WHAT THE EXERCISE ASKS:
Look through the records that follow. Copy every line containing the word "VRAW".

(Image comparison data)
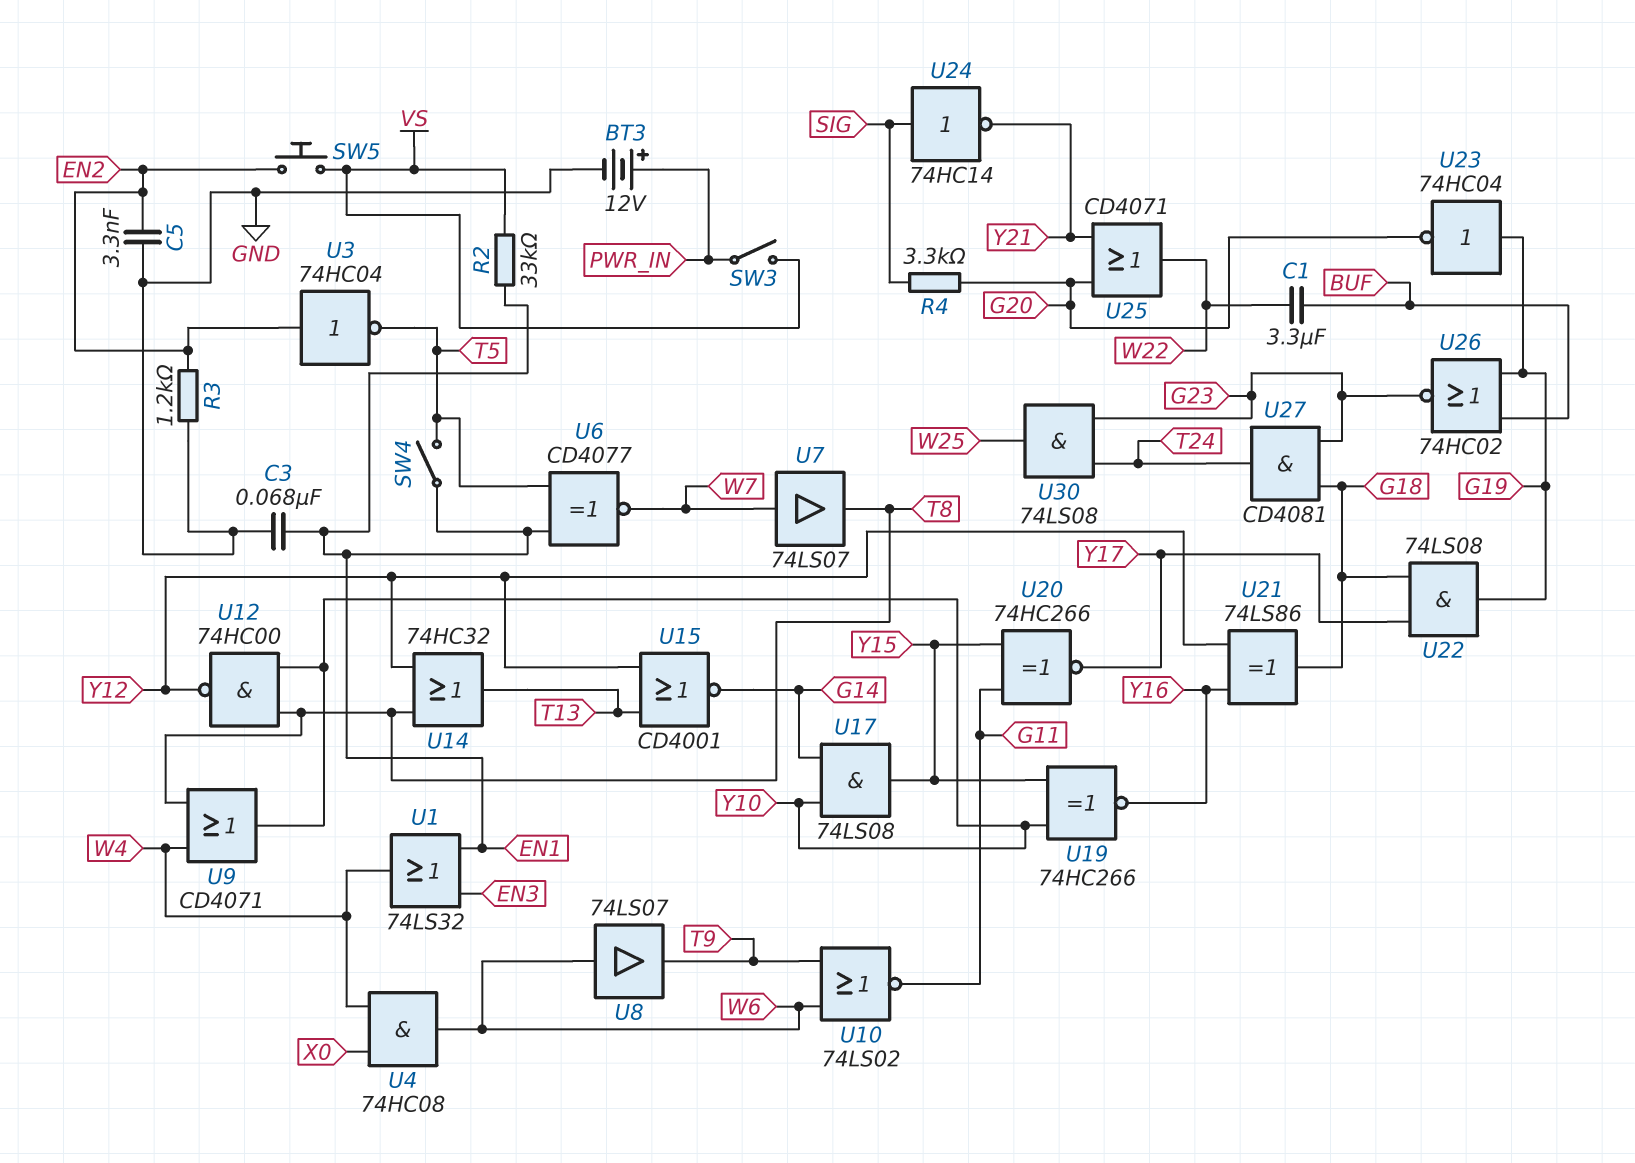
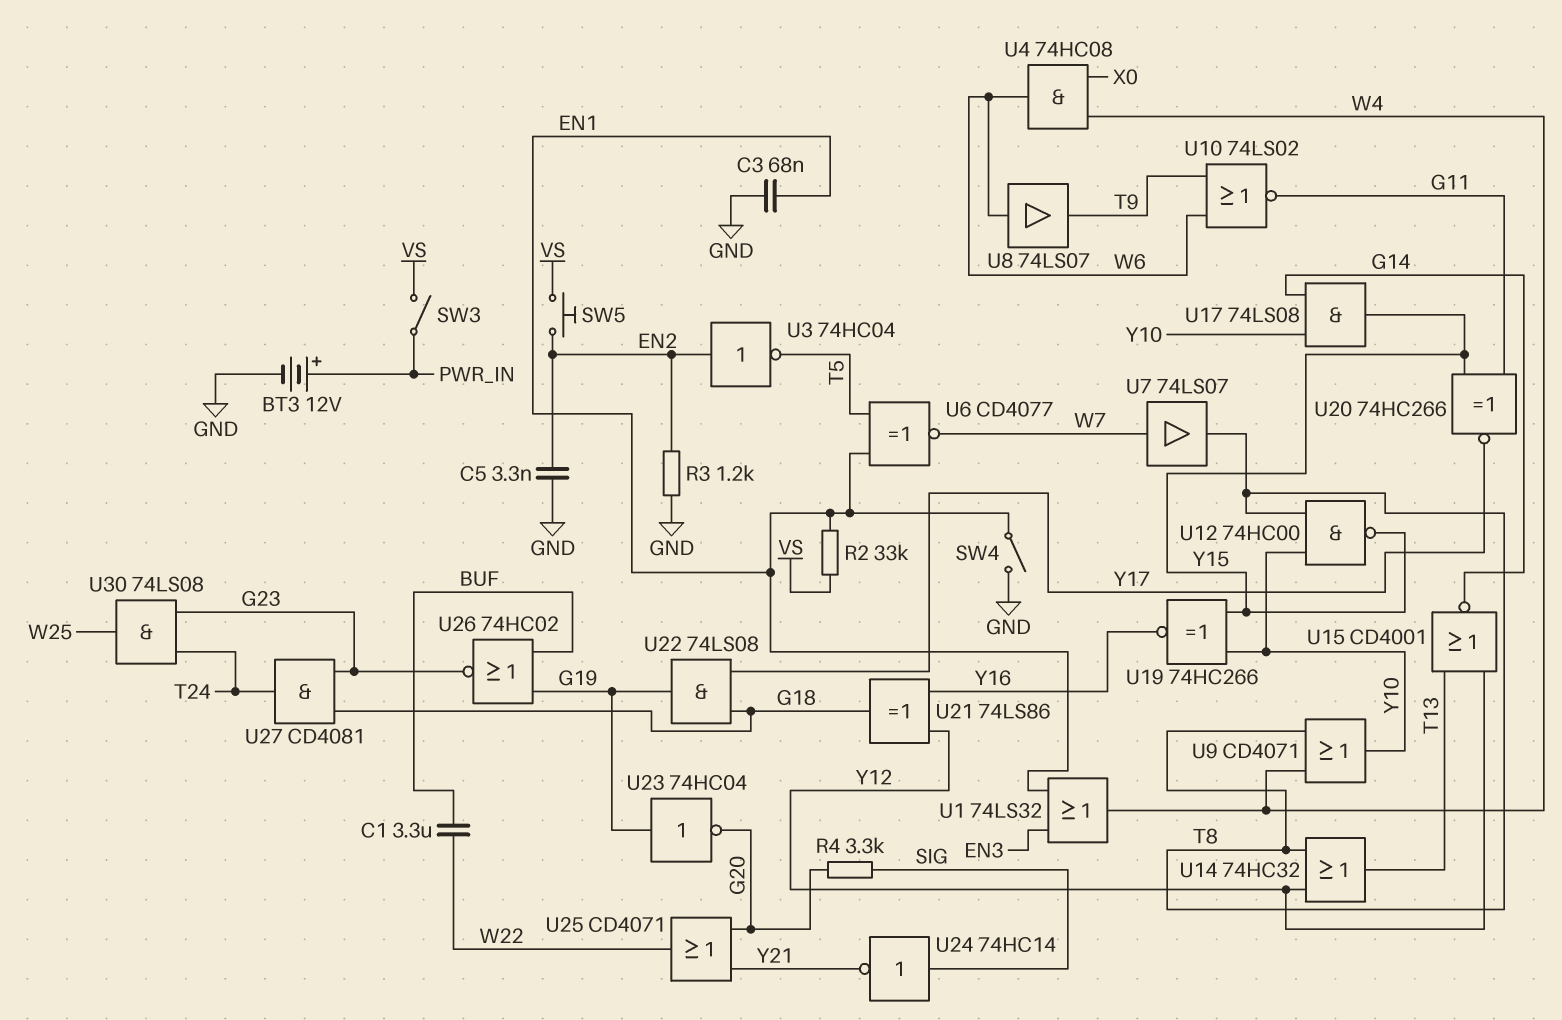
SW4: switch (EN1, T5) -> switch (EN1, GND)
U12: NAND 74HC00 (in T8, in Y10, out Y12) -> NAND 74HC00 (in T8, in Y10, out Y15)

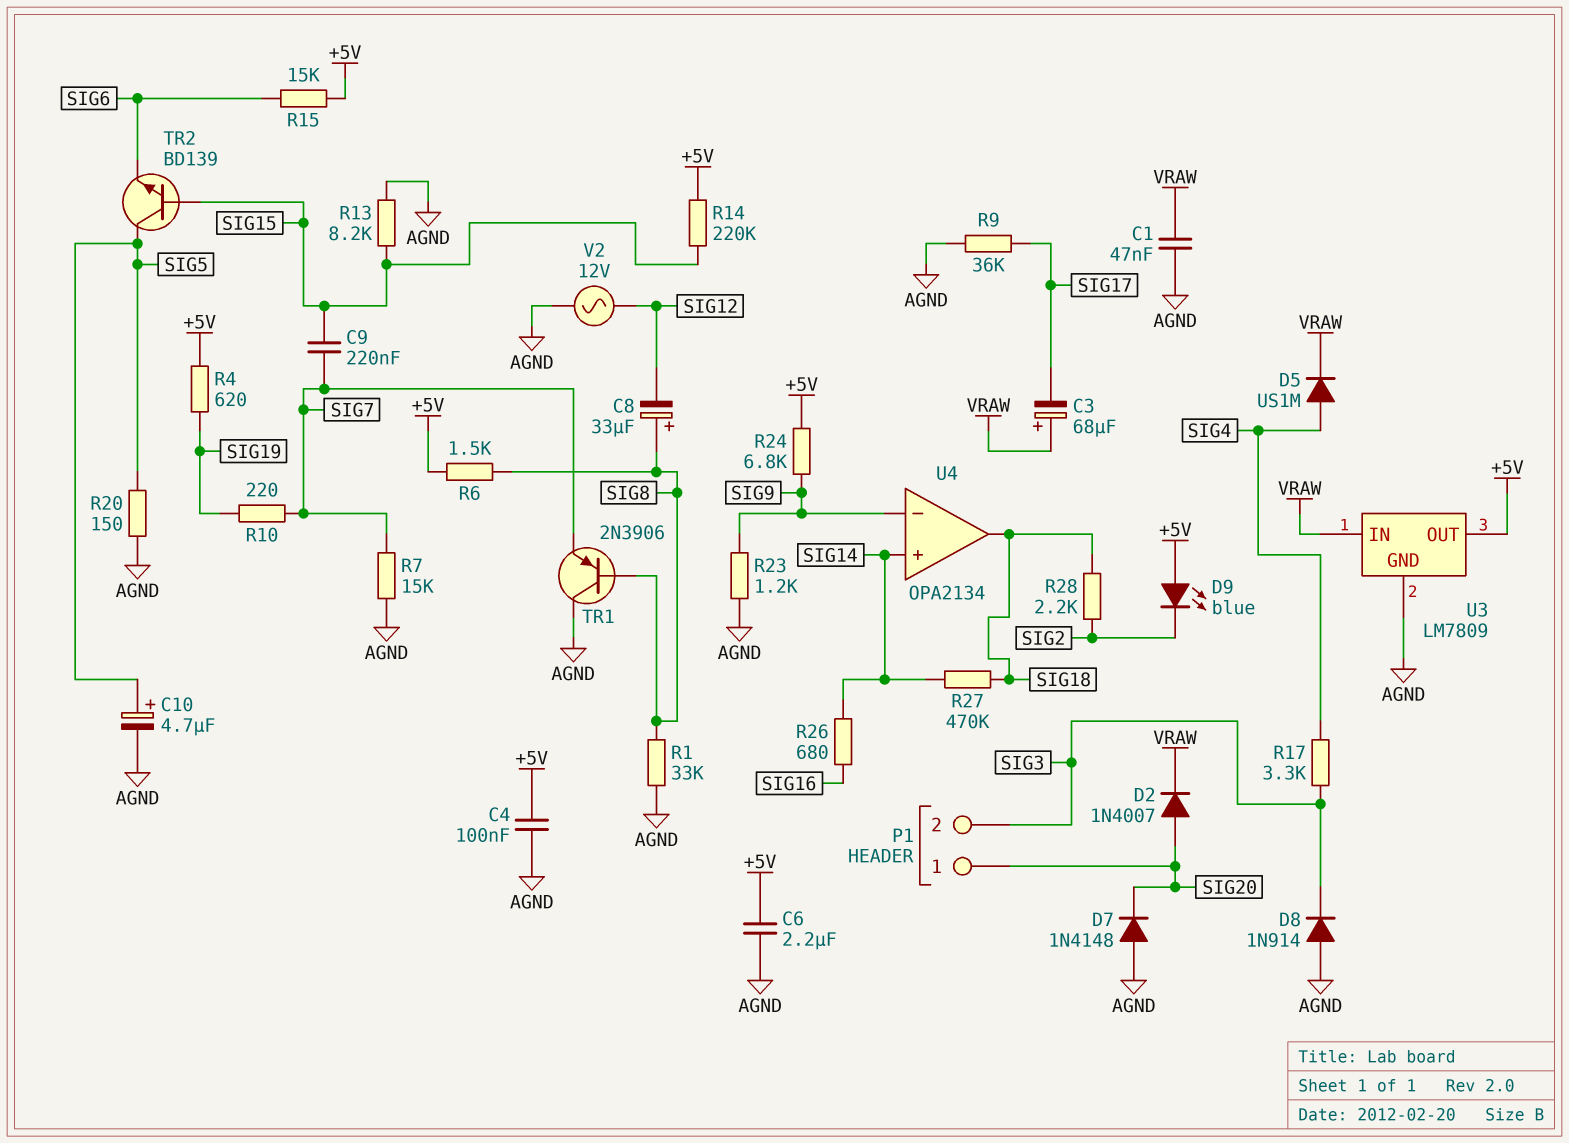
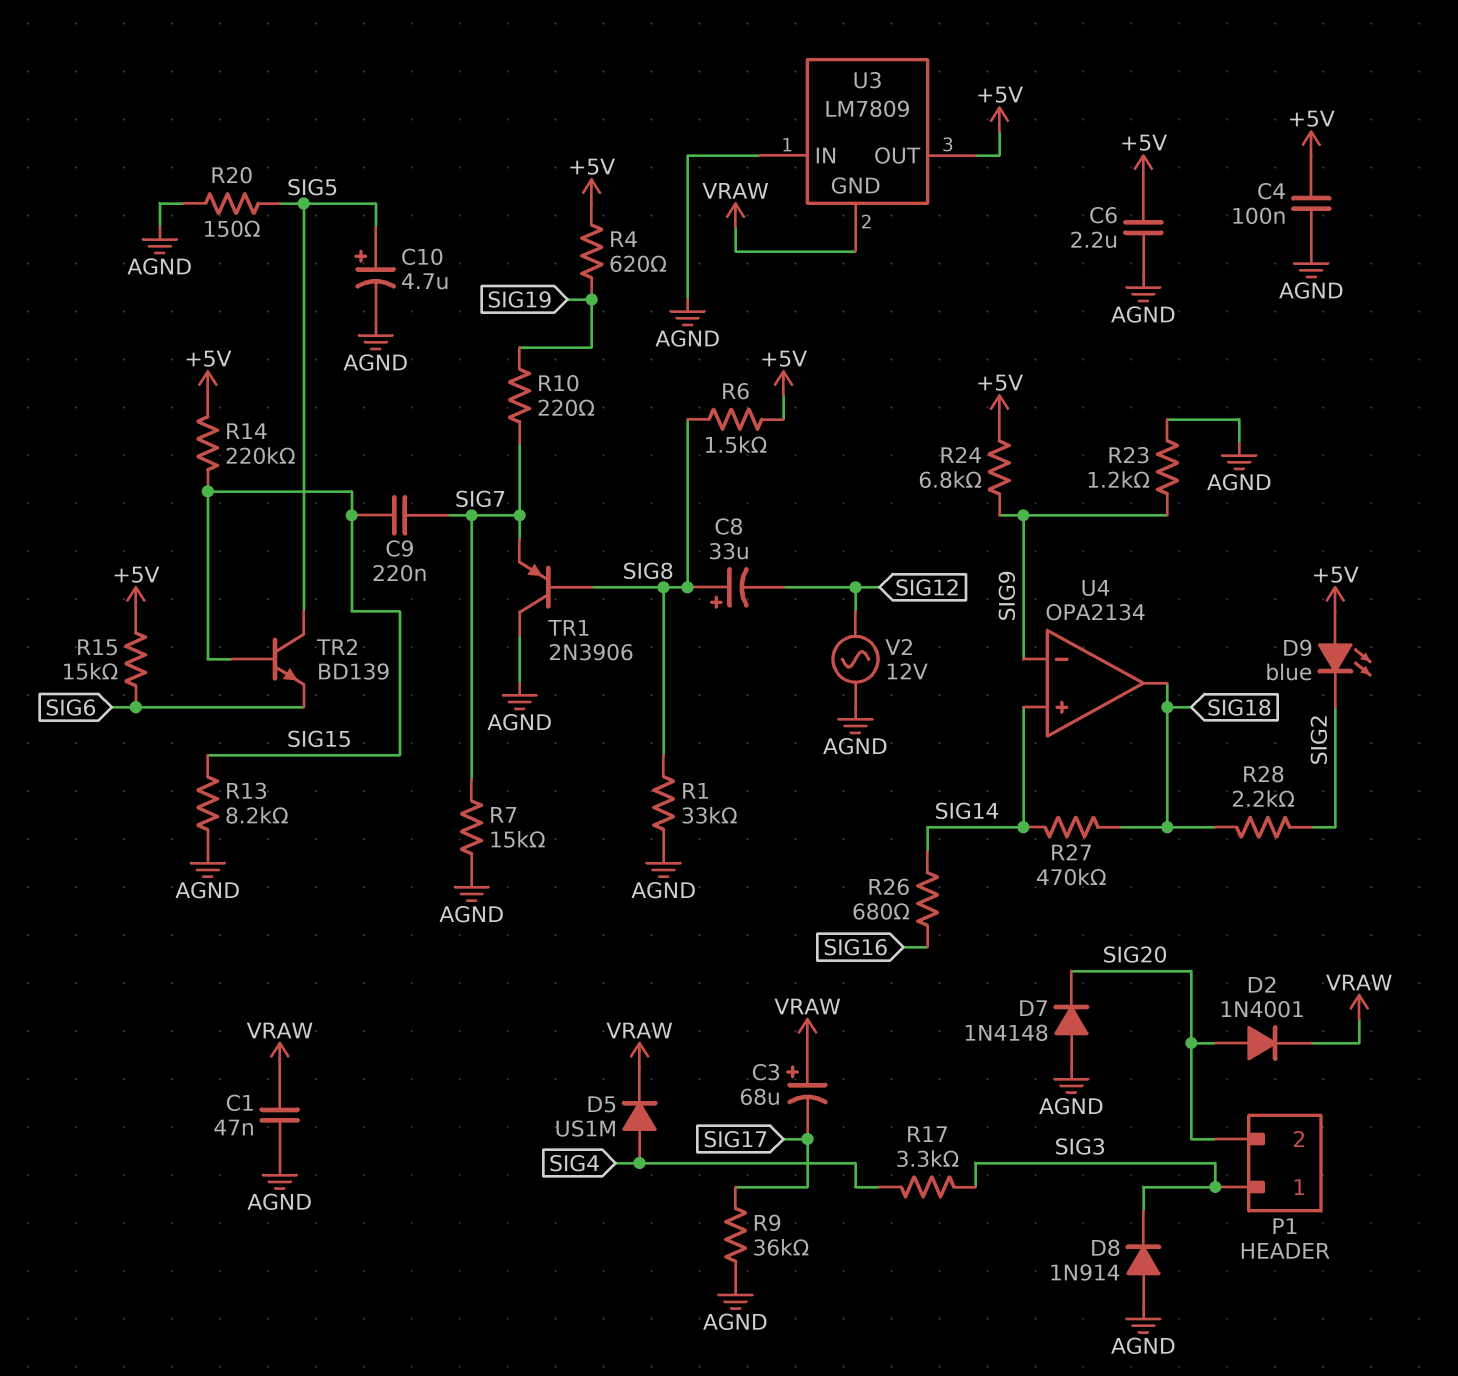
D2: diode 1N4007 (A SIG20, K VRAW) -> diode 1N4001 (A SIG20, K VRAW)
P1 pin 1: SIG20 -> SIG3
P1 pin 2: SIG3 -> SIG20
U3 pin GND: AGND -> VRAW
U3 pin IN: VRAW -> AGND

RESULT FOR THIS TASK:
D2: diode 1N4007 (A SIG20, K VRAW) -> diode 1N4001 (A SIG20, K VRAW)
U3 pin GND: AGND -> VRAW
U3 pin IN: VRAW -> AGND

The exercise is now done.